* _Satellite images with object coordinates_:

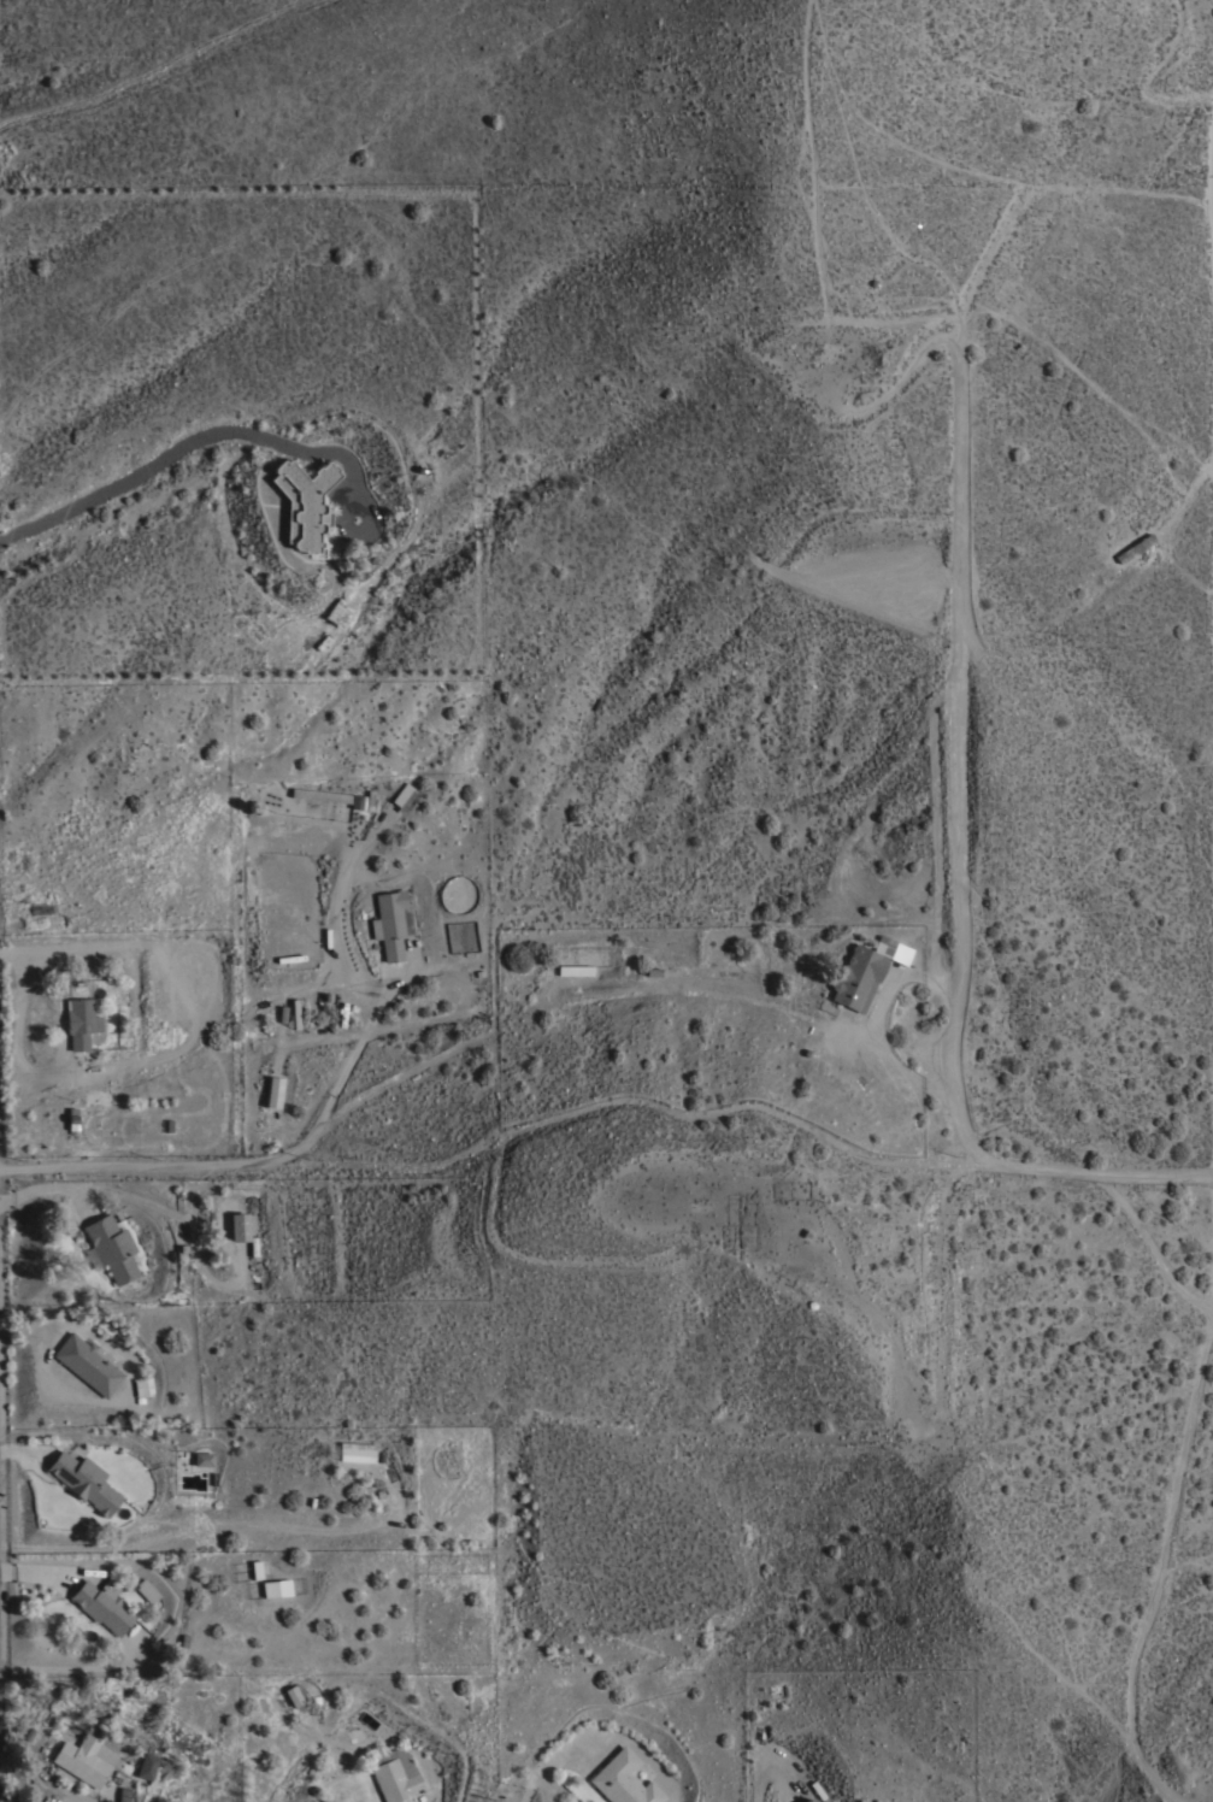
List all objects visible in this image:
road: (197, 439)
building: (304, 503)
building: (1134, 547)
building: (338, 797)
building: (403, 797)
building: (389, 923)
building: (576, 969)
building: (864, 972)
road: (879, 1015)
road: (369, 1020)
building: (80, 1021)
building: (273, 1092)
road: (609, 1100)
building: (239, 1226)
building: (111, 1247)
road: (1151, 1249)
building: (89, 1363)
building: (143, 1388)
building: (357, 1452)
building: (203, 1459)
building: (84, 1481)
road: (1160, 1566)
building: (256, 1569)
building: (276, 1588)
building: (148, 1590)
building: (102, 1606)
building: (295, 1694)
building: (86, 1759)
road: (771, 1761)
building: (147, 1766)
building: (396, 1776)
building: (623, 1780)
building: (123, 1794)
road: (528, 1797)
building: (809, 1799)

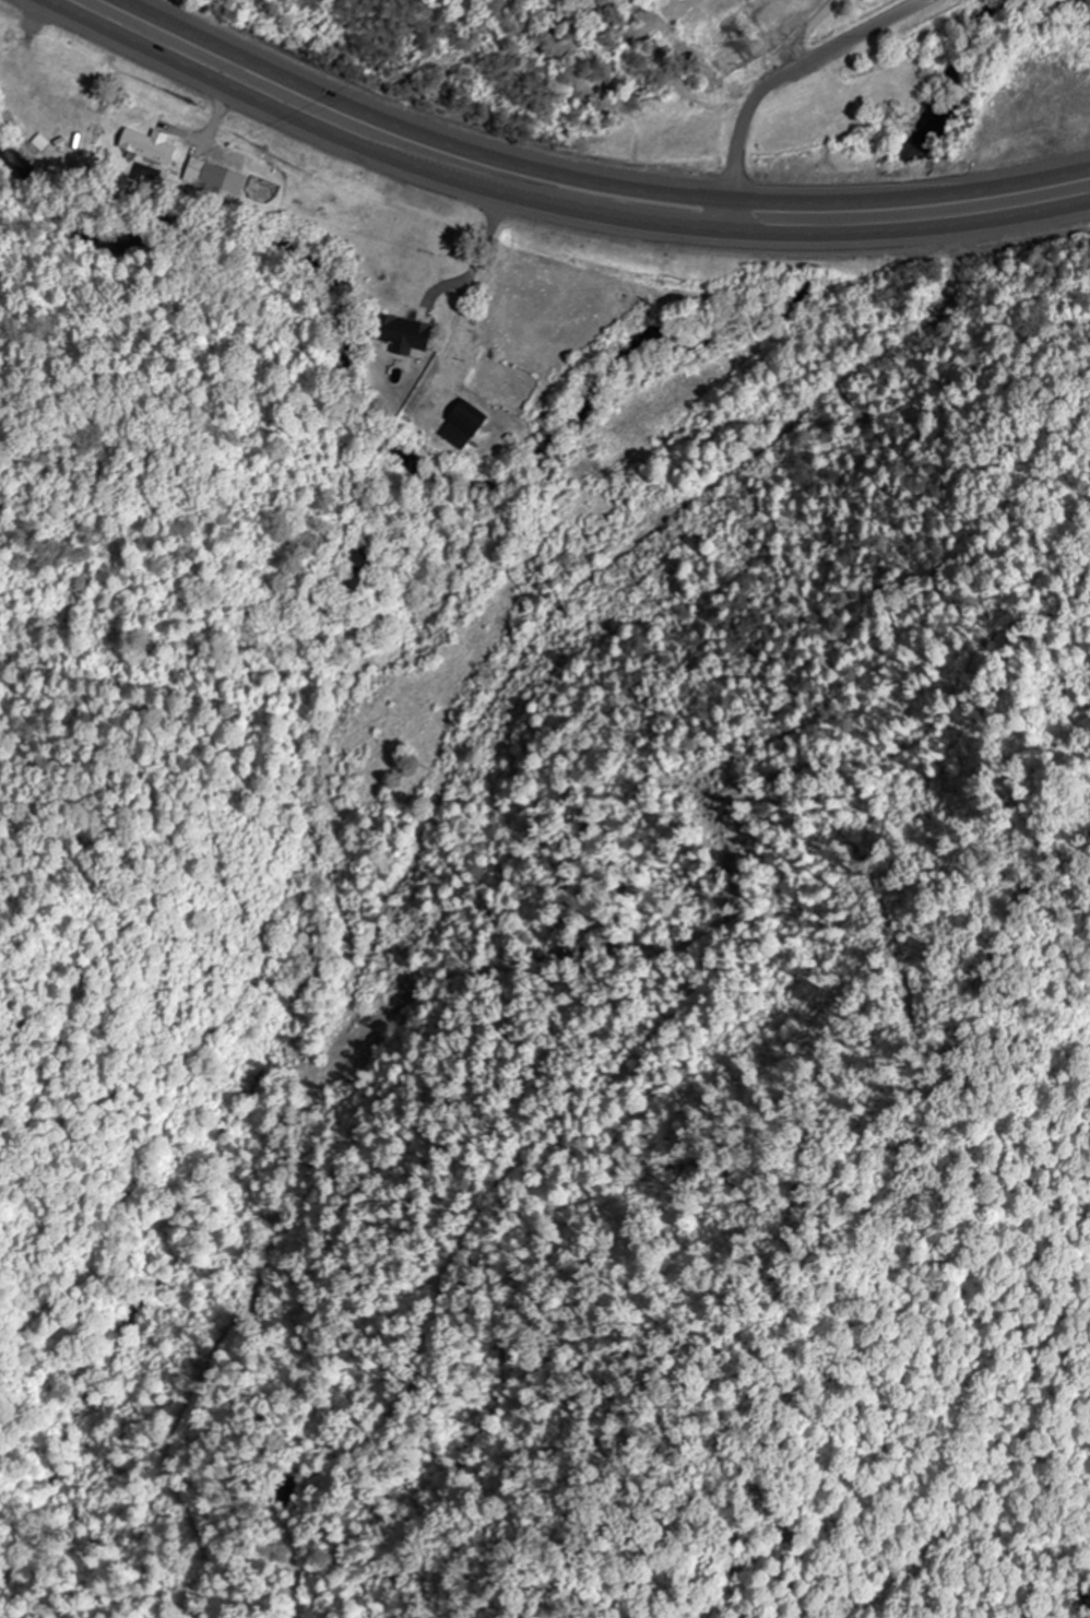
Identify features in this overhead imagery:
road: (794, 70)
building: (149, 147)
building: (208, 174)
road: (594, 178)
road: (544, 206)
road: (732, 215)
building: (403, 334)
building: (463, 425)
building: (358, 561)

* _Task instructions_:
Copy out the data verbatim, with no pictures.

* _Task response_:
List all objects visible in this image:
road: (197, 439)
building: (304, 503)
building: (1134, 547)
building: (338, 797)
building: (403, 797)
building: (389, 923)
building: (576, 969)
building: (864, 972)
road: (879, 1015)
road: (369, 1020)
building: (80, 1021)
building: (273, 1092)
road: (609, 1100)
building: (239, 1226)
building: (111, 1247)
road: (1151, 1249)
building: (89, 1363)
building: (143, 1388)
building: (357, 1452)
building: (203, 1459)
building: (84, 1481)
road: (1160, 1566)
building: (256, 1569)
building: (276, 1588)
building: (148, 1590)
building: (102, 1606)
building: (295, 1694)
building: (86, 1759)
road: (771, 1761)
building: (147, 1766)
building: (396, 1776)
building: (623, 1780)
building: (123, 1794)
road: (528, 1797)
building: (809, 1799)

Identify features in this overhead imagery:
road: (794, 70)
building: (149, 147)
building: (208, 174)
road: (594, 178)
road: (544, 206)
road: (732, 215)
building: (403, 334)
building: (463, 425)
building: (358, 561)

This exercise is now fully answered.